Segment Start: SUPPLIED INFORMATION

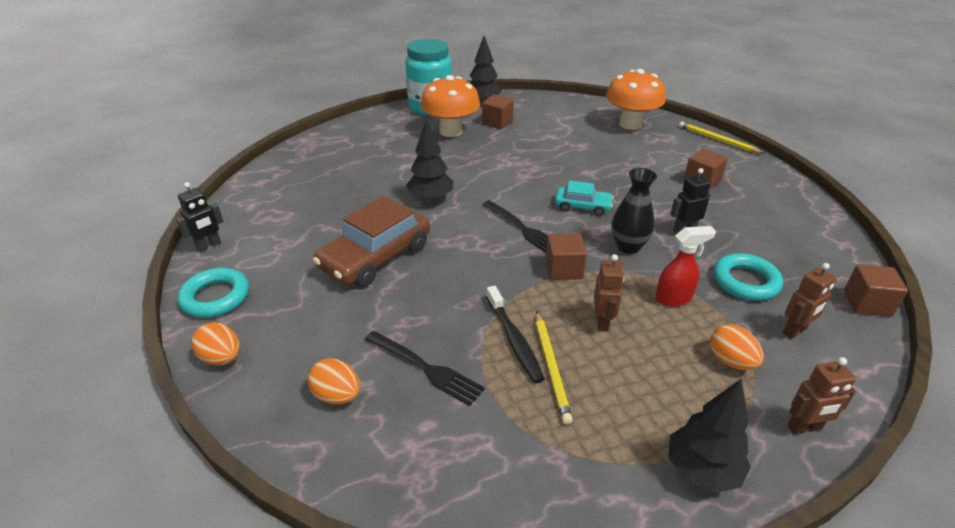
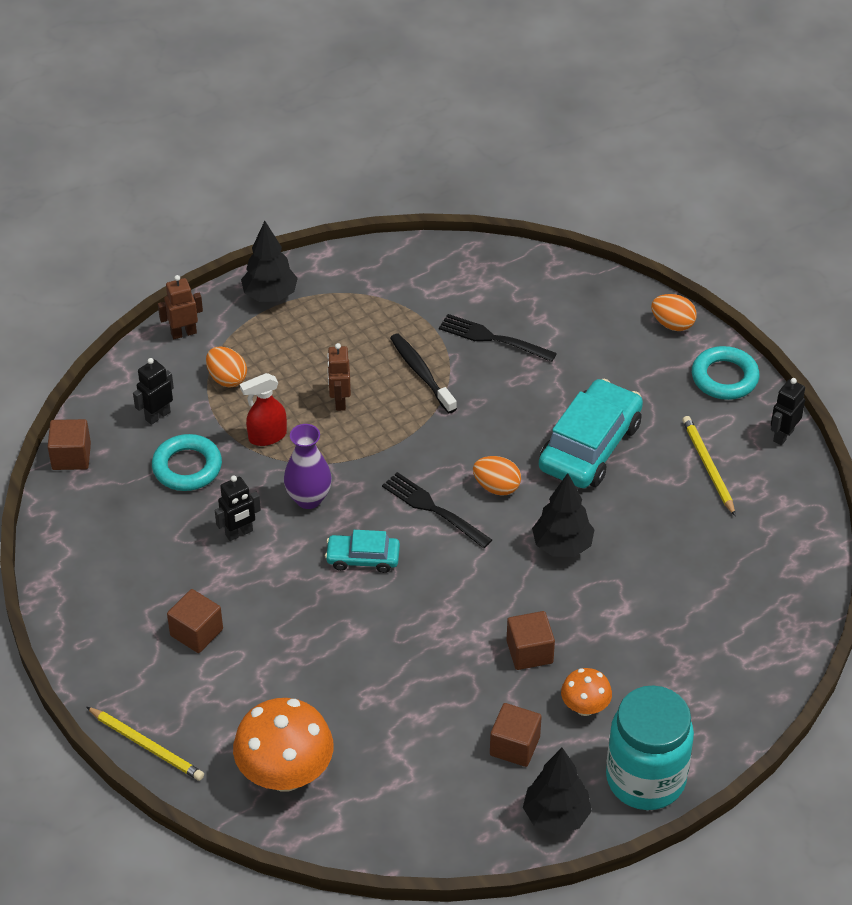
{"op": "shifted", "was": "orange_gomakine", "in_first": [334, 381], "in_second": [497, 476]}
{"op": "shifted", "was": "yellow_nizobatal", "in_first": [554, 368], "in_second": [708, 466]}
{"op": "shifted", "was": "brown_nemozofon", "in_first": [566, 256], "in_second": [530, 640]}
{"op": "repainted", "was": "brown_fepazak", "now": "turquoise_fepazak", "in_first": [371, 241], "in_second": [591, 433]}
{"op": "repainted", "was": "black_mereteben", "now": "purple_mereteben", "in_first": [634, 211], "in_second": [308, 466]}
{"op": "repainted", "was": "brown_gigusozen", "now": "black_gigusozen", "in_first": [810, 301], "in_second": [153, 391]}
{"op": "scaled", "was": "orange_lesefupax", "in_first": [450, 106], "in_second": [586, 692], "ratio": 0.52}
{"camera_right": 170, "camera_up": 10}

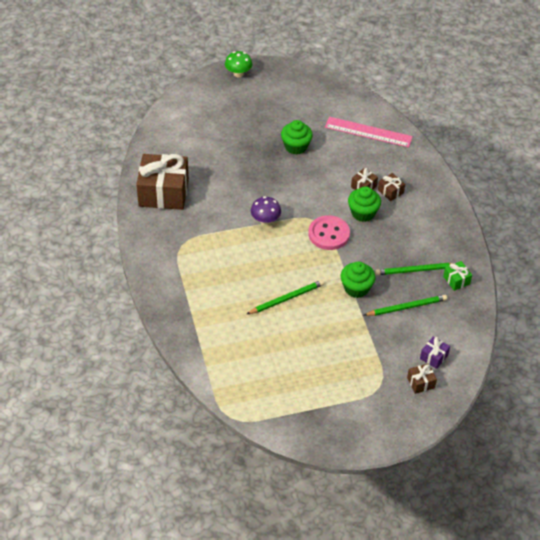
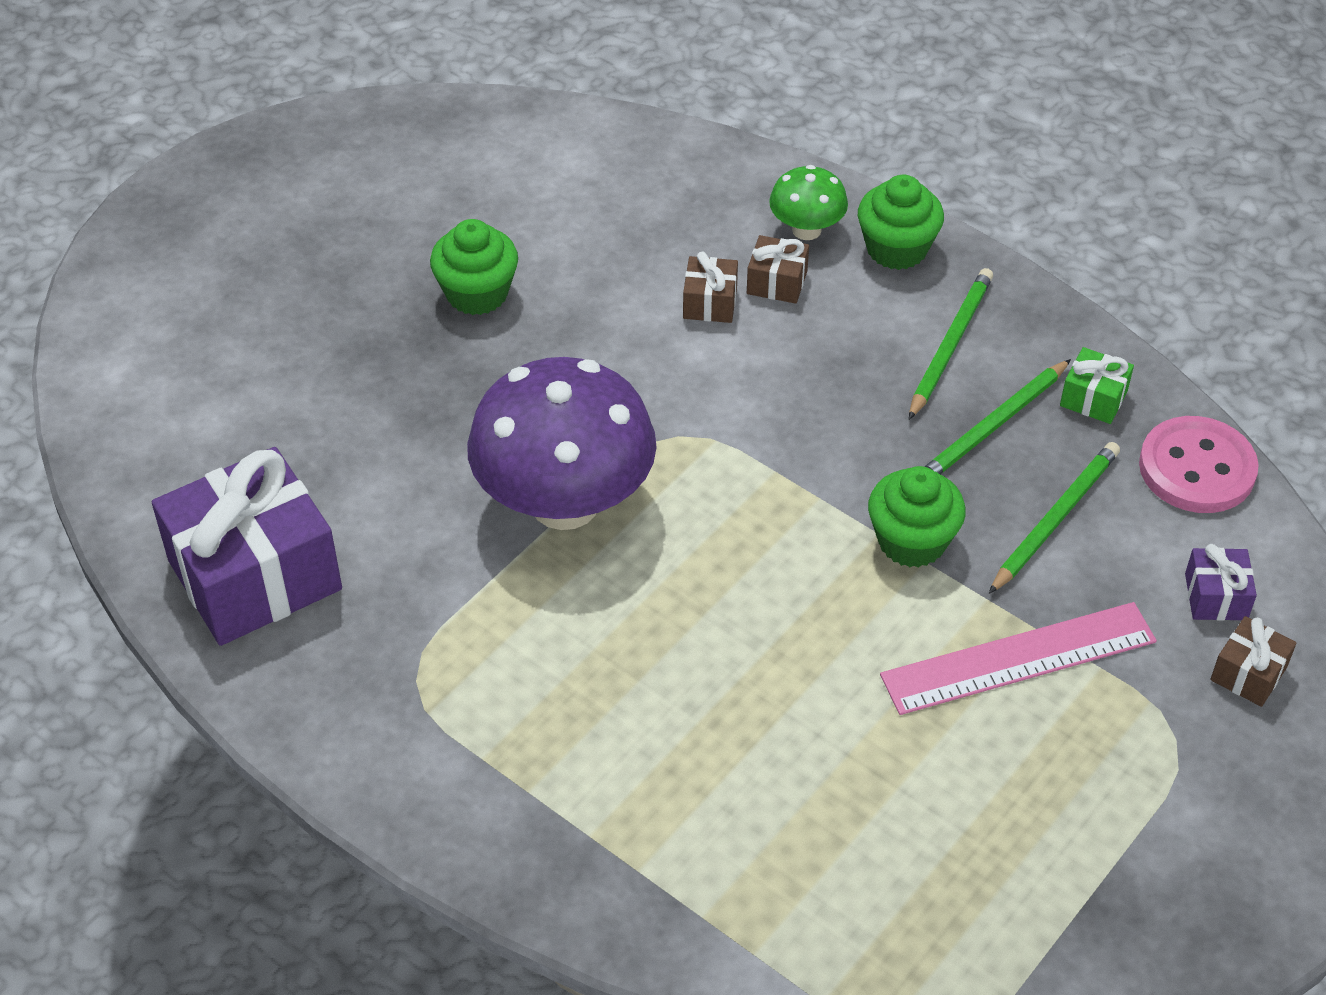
{"op": "shifted", "was": "green_lesefupax", "in_first": [238, 64], "in_second": [808, 202]}
{"op": "shifted", "was": "green_nizobatal", "in_first": [285, 297], "in_second": [951, 344]}
{"op": "shifted", "was": "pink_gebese", "in_first": [329, 232], "in_second": [1199, 464]}
{"op": "shifted", "was": "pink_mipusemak", "in_first": [369, 132], "in_second": [1018, 658]}
{"op": "shifted", "was": "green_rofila", "in_first": [364, 204], "in_second": [901, 222]}
{"op": "repainted", "was": "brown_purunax", "now": "purple_purunax", "in_first": [162, 182], "in_second": [247, 546]}
{"op": "scaled", "was": "purple_lesefupax", "in_first": [266, 210], "in_second": [562, 443], "ratio": 2.12}
{"camera_right": -35, "camera_up": 0}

Segment End: SUPPLIED INFORMATION

Type out the entries again without a single change, and leave the pictures out.

{"op": "shifted", "was": "orange_gomakine", "in_first": [334, 381], "in_second": [497, 476]}
{"op": "shifted", "was": "yellow_nizobatal", "in_first": [554, 368], "in_second": [708, 466]}
{"op": "shifted", "was": "brown_nemozofon", "in_first": [566, 256], "in_second": [530, 640]}
{"op": "repainted", "was": "brown_fepazak", "now": "turquoise_fepazak", "in_first": [371, 241], "in_second": [591, 433]}
{"op": "repainted", "was": "black_mereteben", "now": "purple_mereteben", "in_first": [634, 211], "in_second": [308, 466]}
{"op": "repainted", "was": "brown_gigusozen", "now": "black_gigusozen", "in_first": [810, 301], "in_second": [153, 391]}
{"op": "scaled", "was": "orange_lesefupax", "in_first": [450, 106], "in_second": [586, 692], "ratio": 0.52}
{"camera_right": 170, "camera_up": 10}

{"op": "shifted", "was": "green_lesefupax", "in_first": [238, 64], "in_second": [808, 202]}
{"op": "shifted", "was": "green_nizobatal", "in_first": [285, 297], "in_second": [951, 344]}
{"op": "shifted", "was": "pink_gebese", "in_first": [329, 232], "in_second": [1199, 464]}
{"op": "shifted", "was": "pink_mipusemak", "in_first": [369, 132], "in_second": [1018, 658]}
{"op": "shifted", "was": "green_rofila", "in_first": [364, 204], "in_second": [901, 222]}
{"op": "repainted", "was": "brown_purunax", "now": "purple_purunax", "in_first": [162, 182], "in_second": [247, 546]}
{"op": "scaled", "was": "purple_lesefupax", "in_first": [266, 210], "in_second": [562, 443], "ratio": 2.12}
{"camera_right": -35, "camera_up": 0}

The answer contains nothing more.